What you need to do: Copy the lines of the material verbatim, beginning with the line that contains "59 m inside the frame." and continuing through the last line of the material, including both ends.

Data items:
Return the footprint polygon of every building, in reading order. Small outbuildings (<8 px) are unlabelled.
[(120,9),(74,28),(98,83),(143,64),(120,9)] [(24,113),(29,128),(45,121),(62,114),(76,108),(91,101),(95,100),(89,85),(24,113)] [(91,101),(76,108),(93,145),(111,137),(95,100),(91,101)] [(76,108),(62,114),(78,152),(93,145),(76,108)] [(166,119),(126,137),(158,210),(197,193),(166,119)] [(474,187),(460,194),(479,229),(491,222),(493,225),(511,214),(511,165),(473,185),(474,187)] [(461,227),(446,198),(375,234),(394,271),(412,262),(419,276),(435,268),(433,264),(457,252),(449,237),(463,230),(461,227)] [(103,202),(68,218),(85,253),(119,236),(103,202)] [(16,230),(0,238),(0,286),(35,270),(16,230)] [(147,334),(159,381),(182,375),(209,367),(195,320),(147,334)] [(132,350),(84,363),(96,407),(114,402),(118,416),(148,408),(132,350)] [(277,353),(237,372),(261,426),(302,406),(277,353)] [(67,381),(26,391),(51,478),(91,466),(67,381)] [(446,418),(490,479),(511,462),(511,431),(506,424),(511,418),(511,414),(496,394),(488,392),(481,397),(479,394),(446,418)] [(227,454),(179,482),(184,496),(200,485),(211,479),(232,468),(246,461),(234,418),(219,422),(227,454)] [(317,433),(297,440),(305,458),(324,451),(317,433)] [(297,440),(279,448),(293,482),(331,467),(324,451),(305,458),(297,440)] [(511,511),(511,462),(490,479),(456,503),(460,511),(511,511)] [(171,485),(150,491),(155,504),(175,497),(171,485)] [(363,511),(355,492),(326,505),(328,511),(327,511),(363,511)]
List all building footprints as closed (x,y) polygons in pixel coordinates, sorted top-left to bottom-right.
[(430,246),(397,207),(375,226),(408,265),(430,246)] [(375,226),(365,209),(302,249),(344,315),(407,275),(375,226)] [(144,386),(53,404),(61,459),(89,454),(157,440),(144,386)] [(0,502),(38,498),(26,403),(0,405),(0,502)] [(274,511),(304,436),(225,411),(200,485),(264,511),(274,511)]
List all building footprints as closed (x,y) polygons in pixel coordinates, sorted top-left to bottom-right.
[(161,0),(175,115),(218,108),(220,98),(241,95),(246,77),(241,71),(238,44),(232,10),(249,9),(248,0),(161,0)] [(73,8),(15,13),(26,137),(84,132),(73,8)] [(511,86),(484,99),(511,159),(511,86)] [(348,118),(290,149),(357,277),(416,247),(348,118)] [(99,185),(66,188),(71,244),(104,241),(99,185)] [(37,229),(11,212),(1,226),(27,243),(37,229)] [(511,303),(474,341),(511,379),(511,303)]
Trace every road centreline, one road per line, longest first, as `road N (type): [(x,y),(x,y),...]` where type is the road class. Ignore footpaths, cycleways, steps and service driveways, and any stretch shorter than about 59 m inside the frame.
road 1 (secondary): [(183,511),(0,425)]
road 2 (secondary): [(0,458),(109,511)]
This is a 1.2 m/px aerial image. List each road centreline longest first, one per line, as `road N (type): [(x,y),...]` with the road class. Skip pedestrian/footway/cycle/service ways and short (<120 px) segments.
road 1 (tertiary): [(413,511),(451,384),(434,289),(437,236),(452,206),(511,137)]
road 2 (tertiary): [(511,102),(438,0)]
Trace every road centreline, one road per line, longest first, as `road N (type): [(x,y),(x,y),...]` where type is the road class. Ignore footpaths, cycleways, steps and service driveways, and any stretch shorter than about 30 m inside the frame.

Result:
Trace every road centreline, one road per line, longest first, as `road N (type): [(x,y),(x,y),...]` where type is the road class. Ignore footpaths, cycleways, steps and service driveways, and any stretch shorter than about 59 m inside the frame.
road 1 (secondary): [(183,511),(0,425)]
road 2 (secondary): [(0,458),(109,511)]
This is a 1.2 m/px aerial image. List each road centreline longest first, one per line, as `road N (type): [(x,y),...]` with the road class. Skip pedestrian/footway/cycle/service ways and short (<120 px) segments.
road 1 (tertiary): [(413,511),(451,384),(434,289),(437,236),(452,206),(511,137)]
road 2 (tertiary): [(511,102),(438,0)]
Trace every road centreline, one road per line, longest first, as `road N (type): [(x,y),(x,y),...]` where type is the road class. Ignore footpaths, cycleways, steps and service driveways, and any stretch shorter than about 30 m inside the frame.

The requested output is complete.